■ **Task to complete**:
Return only the lines of the data below from the line with "(631, 125) = (254, 121): brown" up to and including the line with "(748, 294) = (157, 269): brown", exactly as written, with the pictures omitted.

■ **Available records**:
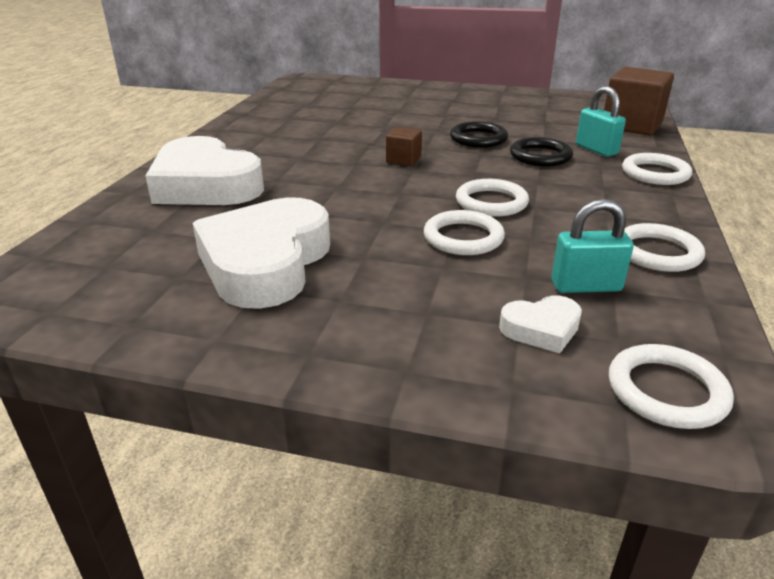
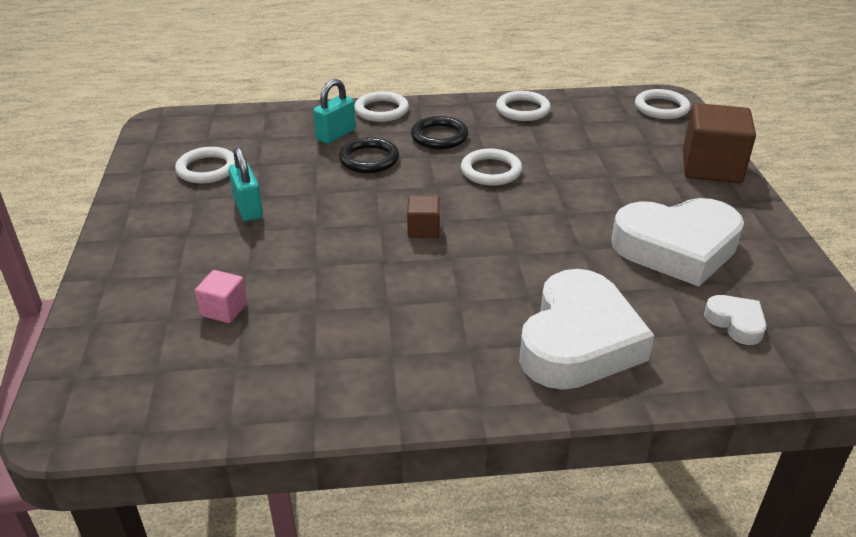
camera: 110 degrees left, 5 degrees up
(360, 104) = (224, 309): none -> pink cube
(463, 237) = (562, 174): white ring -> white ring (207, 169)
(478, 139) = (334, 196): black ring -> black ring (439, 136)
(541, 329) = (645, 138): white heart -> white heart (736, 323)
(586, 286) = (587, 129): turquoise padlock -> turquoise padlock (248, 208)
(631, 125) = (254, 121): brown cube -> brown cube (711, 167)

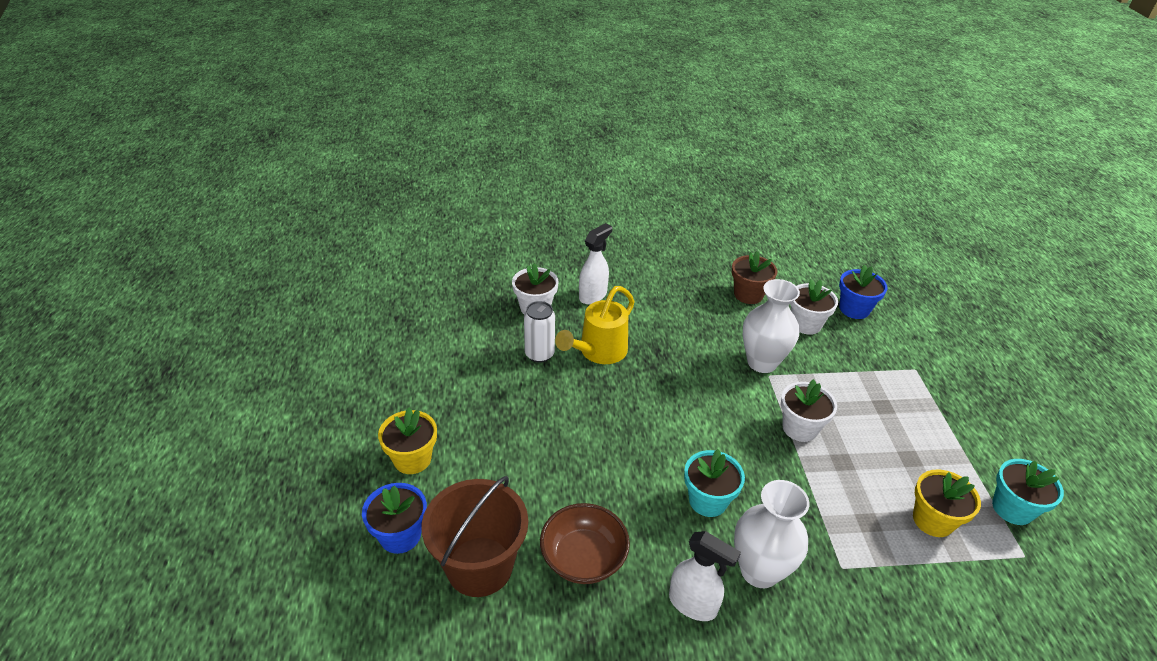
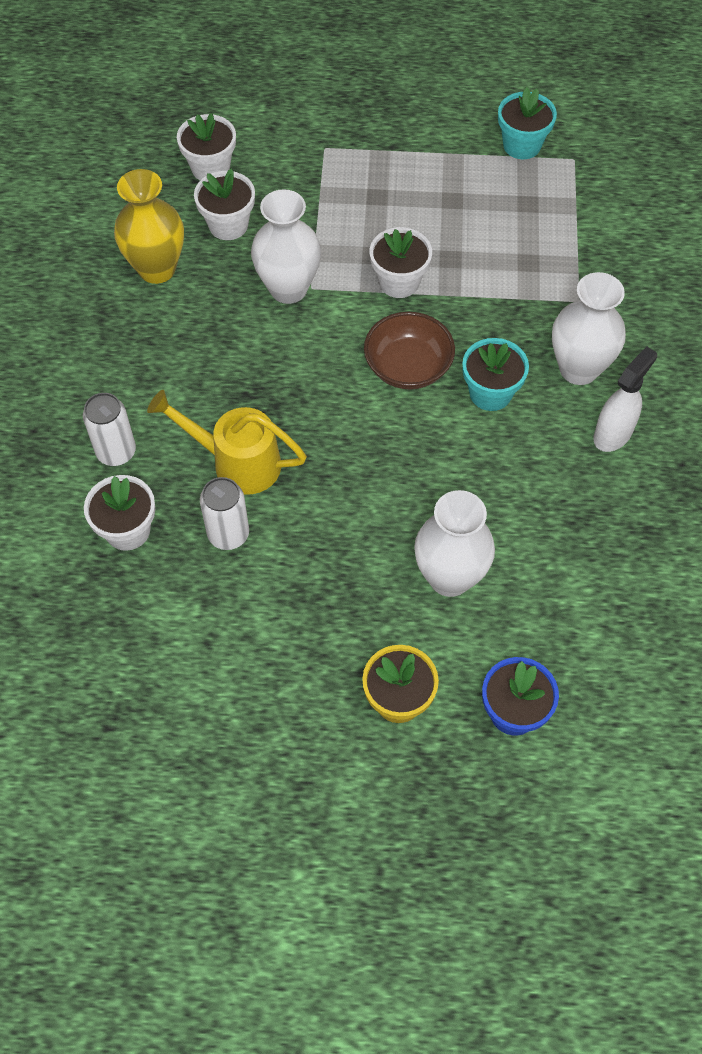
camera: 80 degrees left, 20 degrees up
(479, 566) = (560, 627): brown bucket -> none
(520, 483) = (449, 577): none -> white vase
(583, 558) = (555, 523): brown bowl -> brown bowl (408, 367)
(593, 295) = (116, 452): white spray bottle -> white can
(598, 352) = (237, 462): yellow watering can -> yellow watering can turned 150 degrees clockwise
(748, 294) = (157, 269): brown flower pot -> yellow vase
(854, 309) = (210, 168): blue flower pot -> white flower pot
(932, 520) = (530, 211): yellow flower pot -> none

---

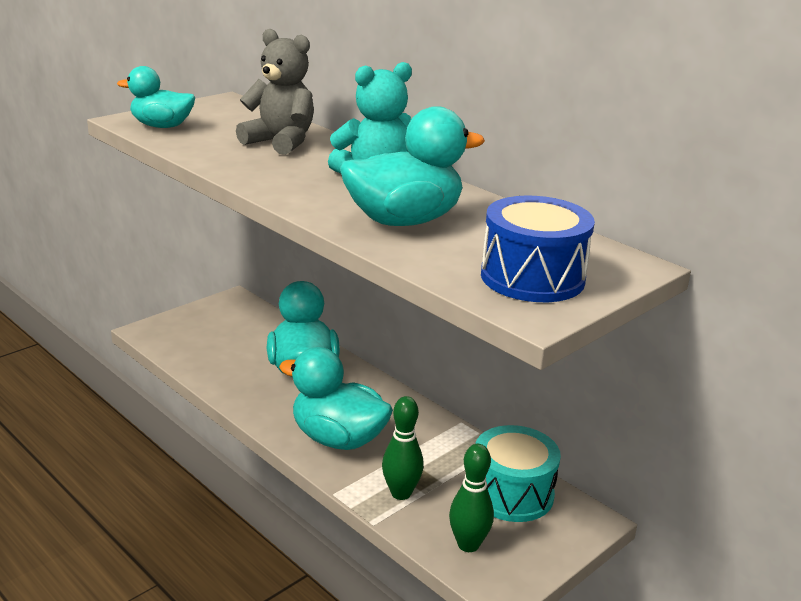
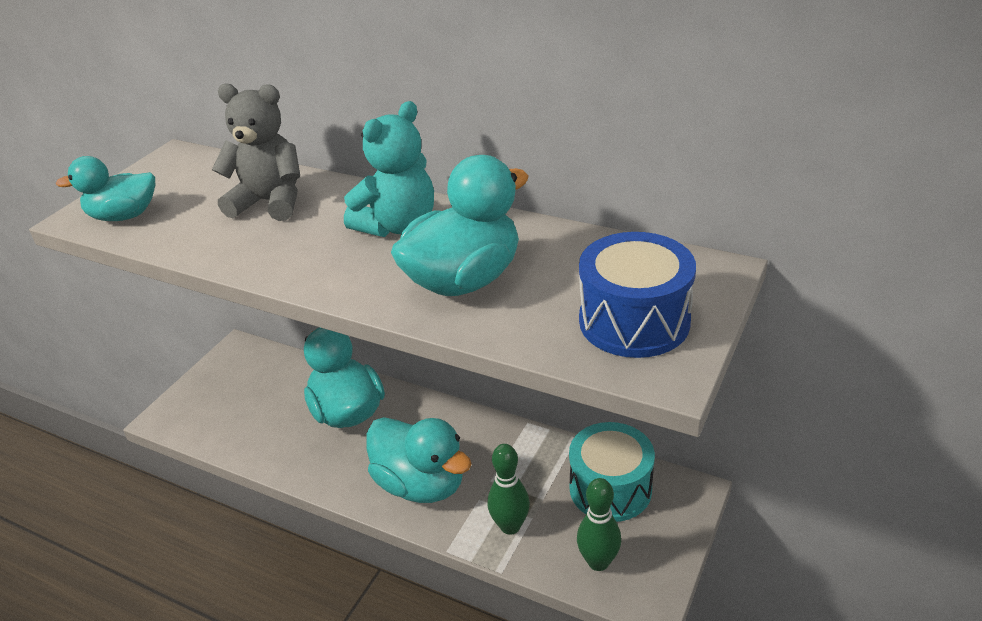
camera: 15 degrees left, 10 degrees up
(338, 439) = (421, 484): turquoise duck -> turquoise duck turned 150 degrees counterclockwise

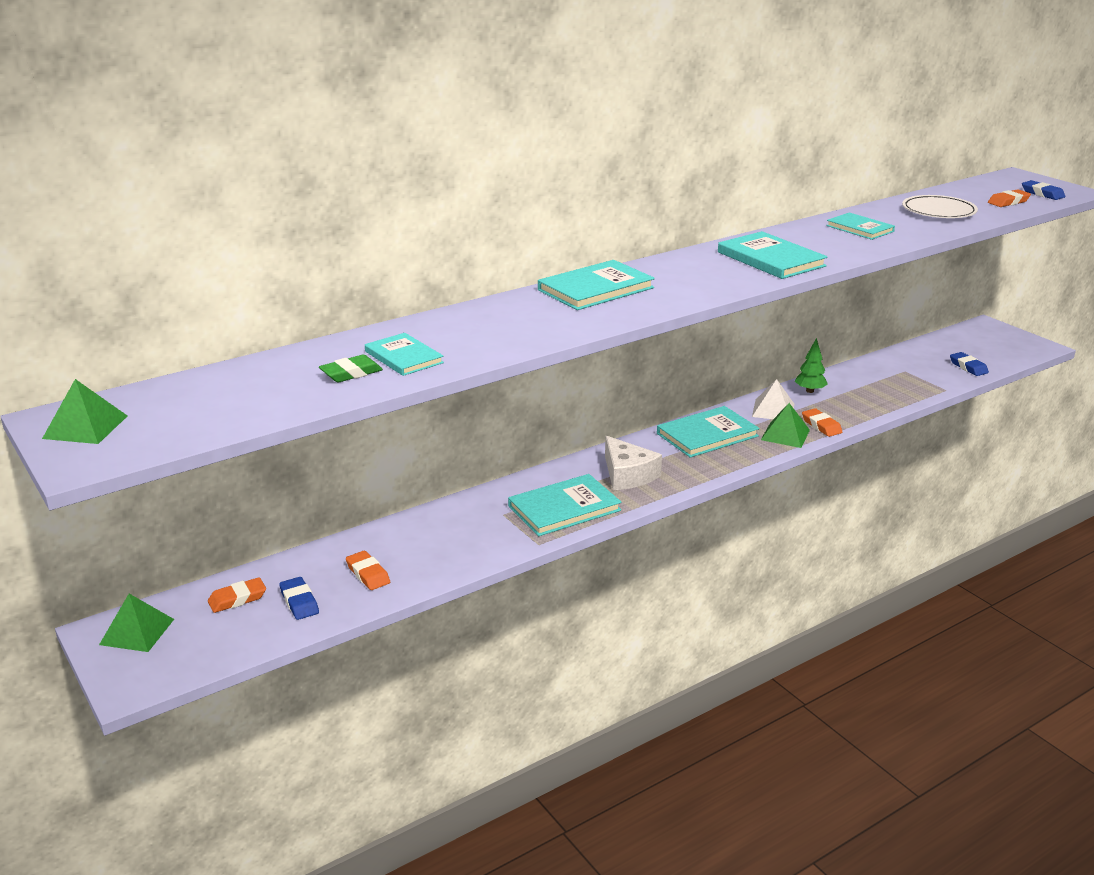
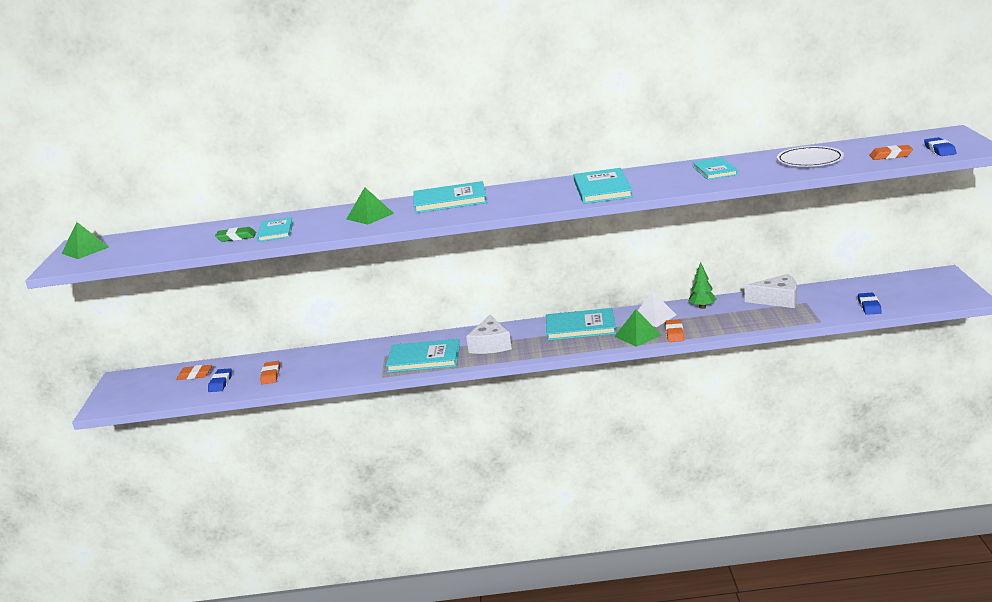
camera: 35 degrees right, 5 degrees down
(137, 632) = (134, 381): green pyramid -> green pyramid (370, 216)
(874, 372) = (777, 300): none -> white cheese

■ **Answer to this problem**:
(631, 125) = (254, 121): brown cube -> brown cube (711, 167)

camera: 80 degrees left, 20 degrees up
(479, 566) = (560, 627): brown bucket -> none
(520, 483) = (449, 577): none -> white vase
(583, 558) = (555, 523): brown bowl -> brown bowl (408, 367)
(593, 295) = (116, 452): white spray bottle -> white can
(598, 352) = (237, 462): yellow watering can -> yellow watering can turned 150 degrees clockwise
(748, 294) = (157, 269): brown flower pot -> yellow vase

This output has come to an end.